→ **MATERIAL PROVIDED**:
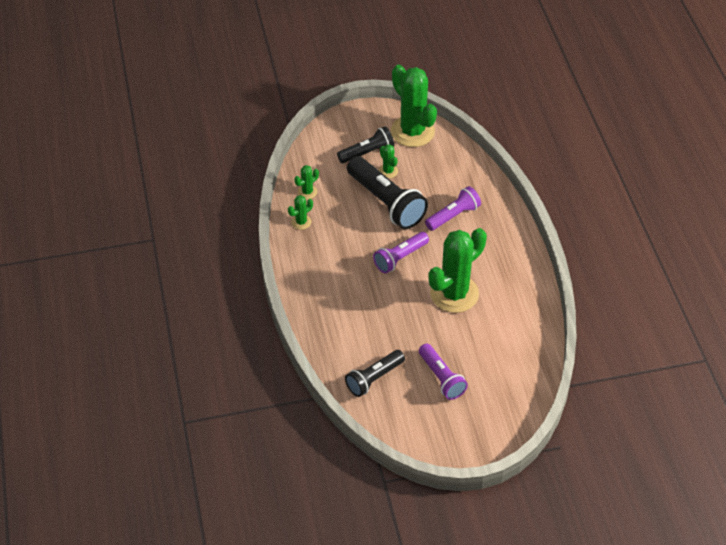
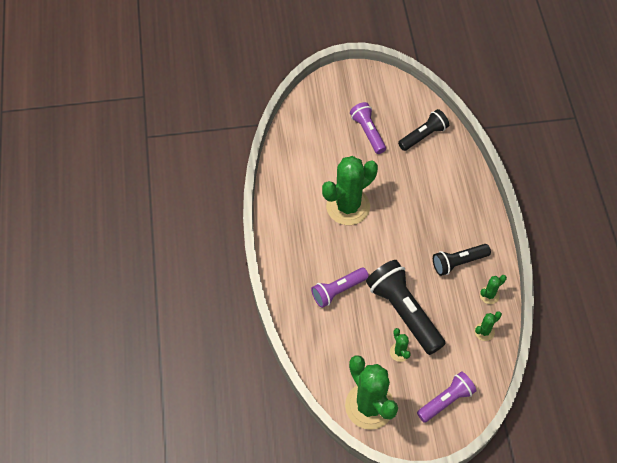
camera: 175 degrees left, 10 degrees up
(367, 153) = (420, 379): black flashlight -> black flashlight (458, 262)
(400, 258) = (394, 247): purple flashlight -> purple flashlight (446, 400)

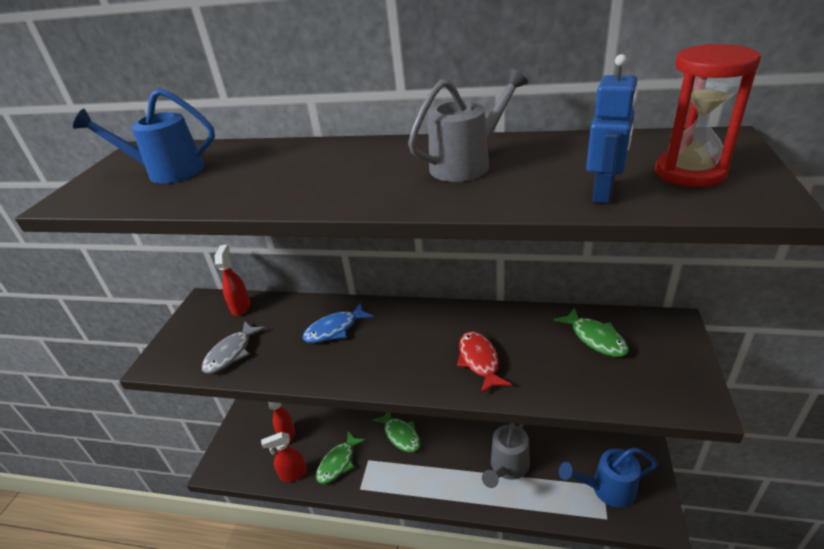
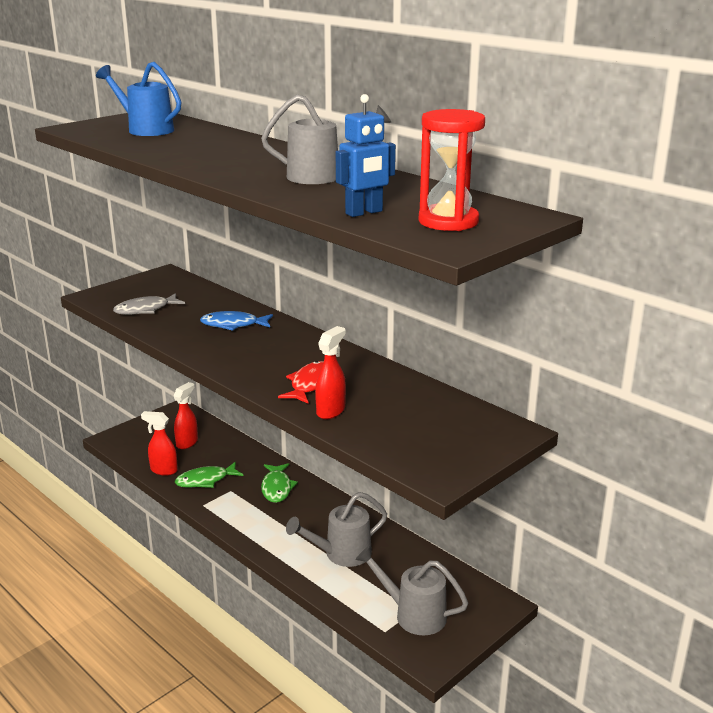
camera: 30 degrees right, 10 degrees down
(241, 307) = (186, 286): red spray bottle -> red spray bottle (331, 411)
(595, 338) = (426, 410): green fish -> none
(607, 489) = (413, 614): blue watering can -> grey watering can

→ **EXERCISE OBJECTIVE**:
Images stay out, but the rest of the records must be retyped exactly.

→ **YOUR RESPONSE**:
camera: 175 degrees left, 10 degrees up
(367, 153) = (420, 379): black flashlight -> black flashlight (458, 262)
(400, 258) = (394, 247): purple flashlight -> purple flashlight (446, 400)

camera: 30 degrees right, 10 degrees down
(241, 307) = (186, 286): red spray bottle -> red spray bottle (331, 411)
(595, 338) = (426, 410): green fish -> none
(607, 489) = (413, 614): blue watering can -> grey watering can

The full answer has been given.